» Work instructions
Look below for the line with "D1: LED orange", then repeat it and all lines after it, exactly, minus any pictures.

Itemized modification records
----

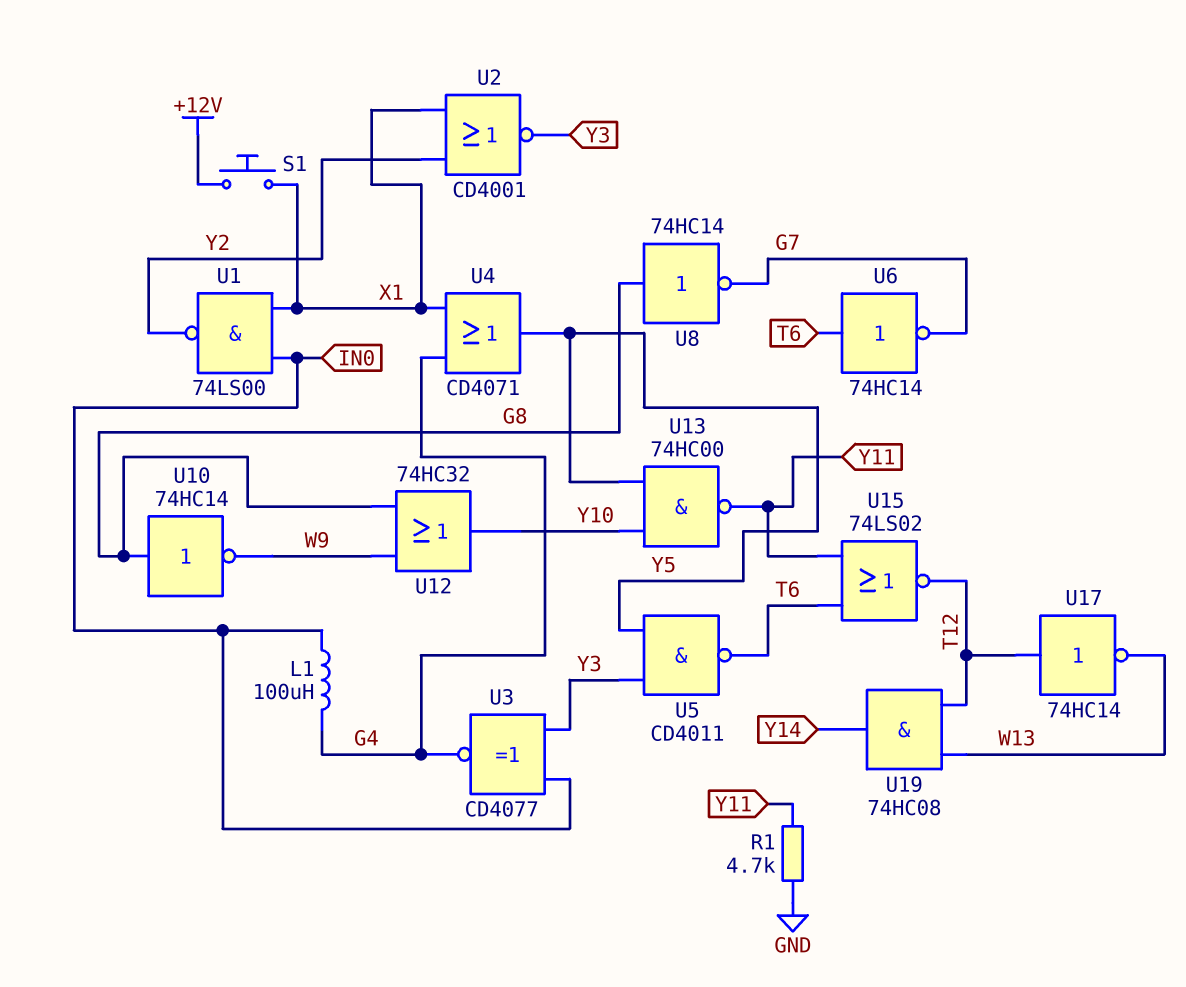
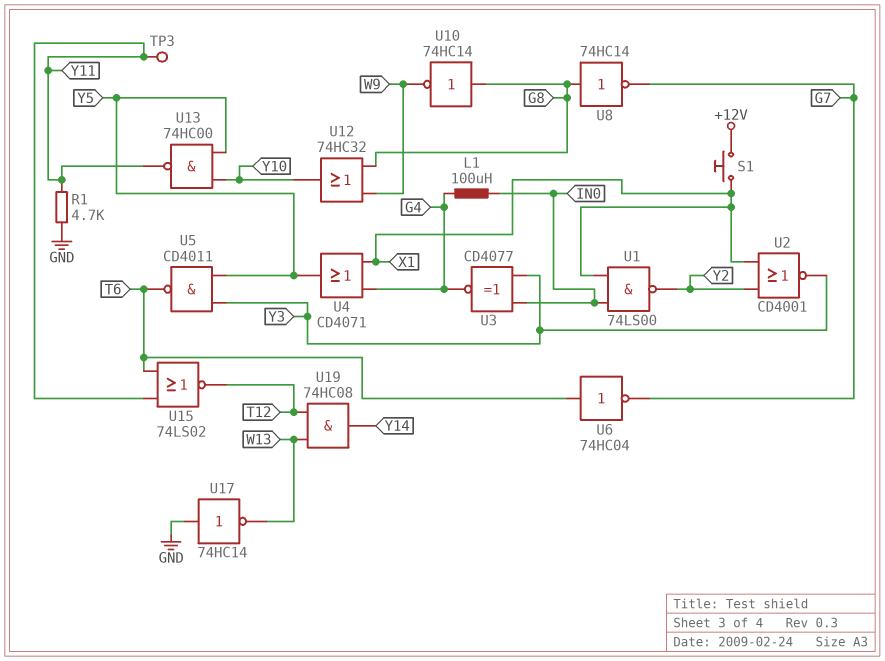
TP3: none -> test point (Y11)
U6: NOT 74HC14 (in T6, out G7) -> NOT 74HC04 (in T6, out G7)
U17: NOT 74HC14 (in T12, out W13) -> NOT 74HC14 (in GND, out W13)

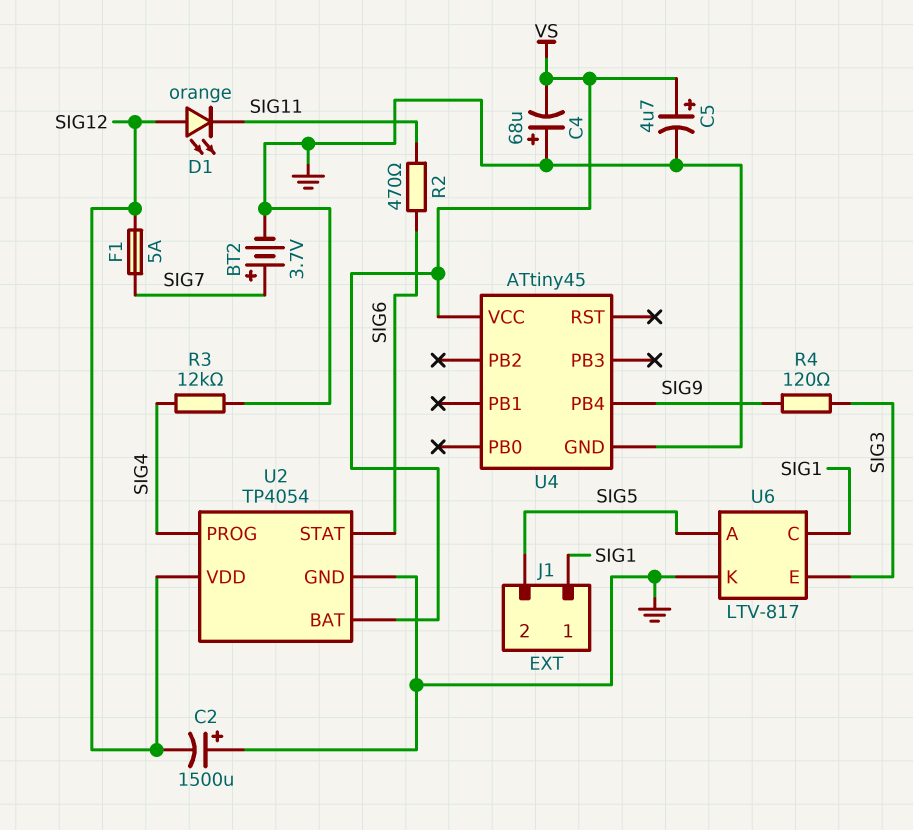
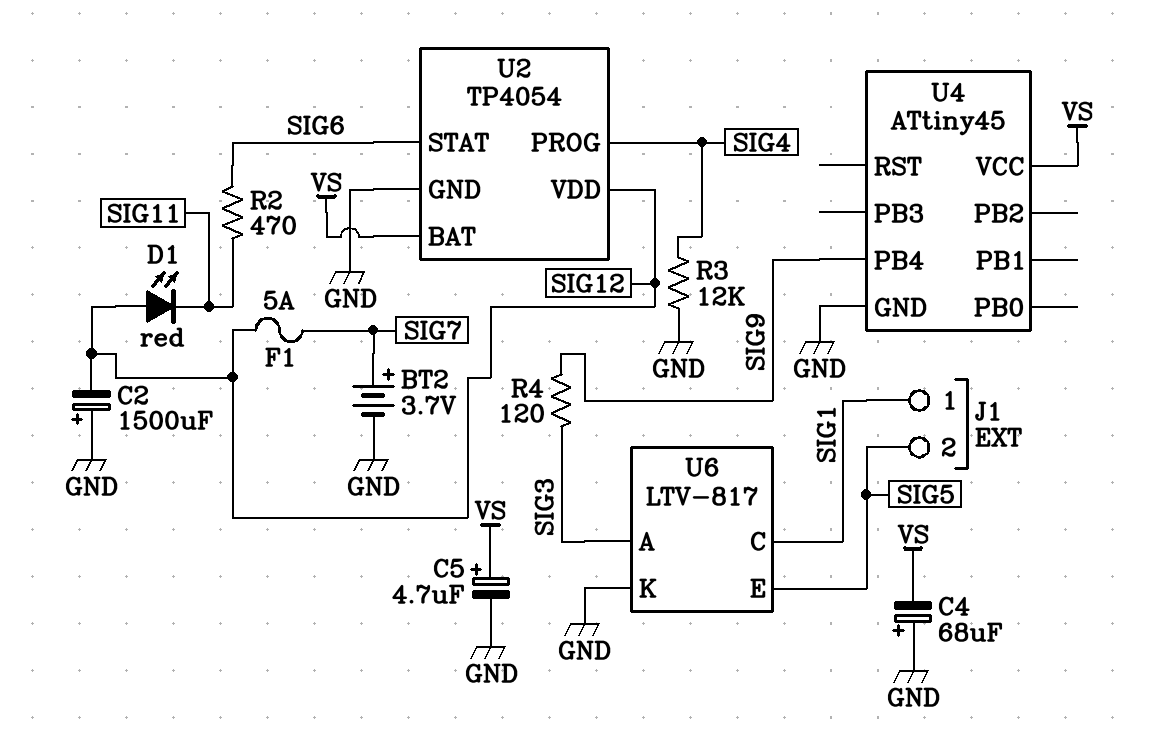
D1: LED orange (A SIG12, K SIG11) -> LED red (A SIG12, K SIG11)
U6 pin A: SIG5 -> SIG3
U6 pin E: SIG3 -> SIG5

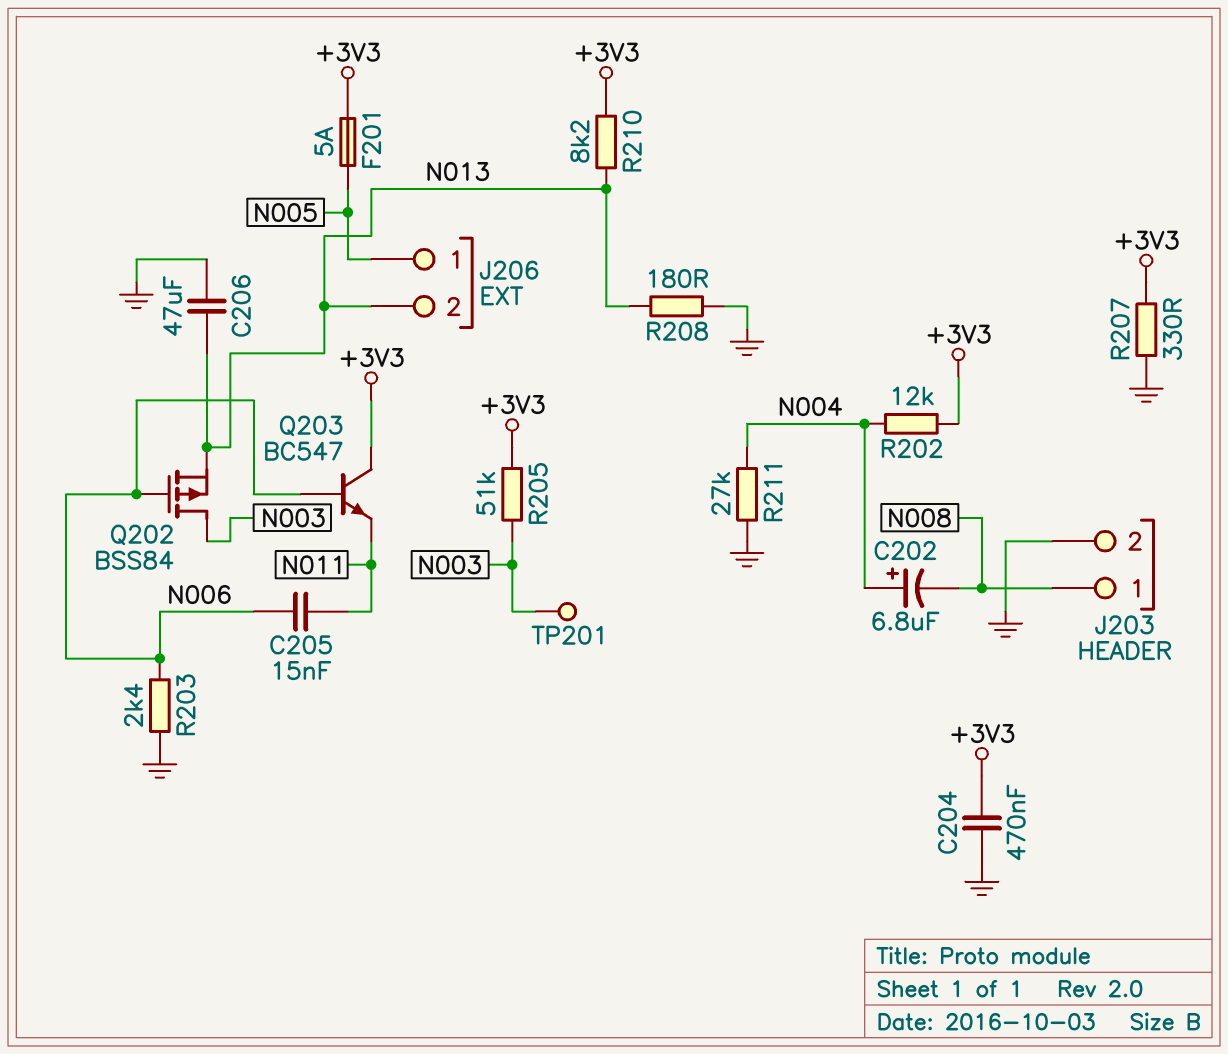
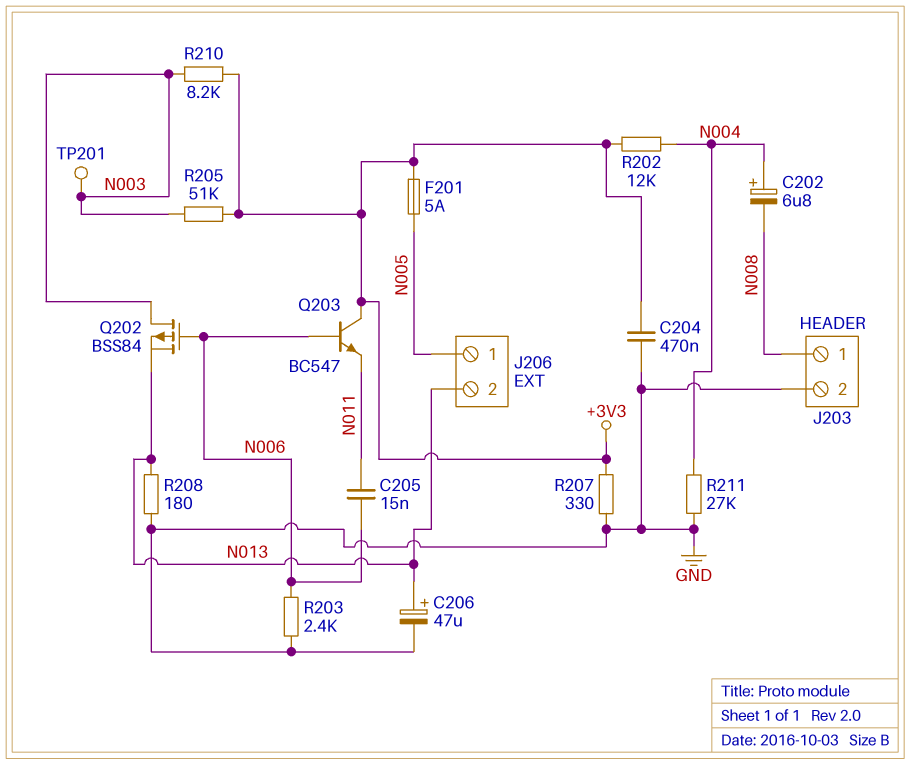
C206: 47uF (GND, N013) -> 47uF (plus N013, minus GND)
R210: 8.2k (+3V3, N013) -> 8.2k (+3V3, N003)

----

» Result of this exercise
D1: LED orange (A SIG12, K SIG11) -> LED red (A SIG12, K SIG11)
U6 pin A: SIG5 -> SIG3
U6 pin E: SIG3 -> SIG5

C206: 47uF (GND, N013) -> 47uF (plus N013, minus GND)
R210: 8.2k (+3V3, N013) -> 8.2k (+3V3, N003)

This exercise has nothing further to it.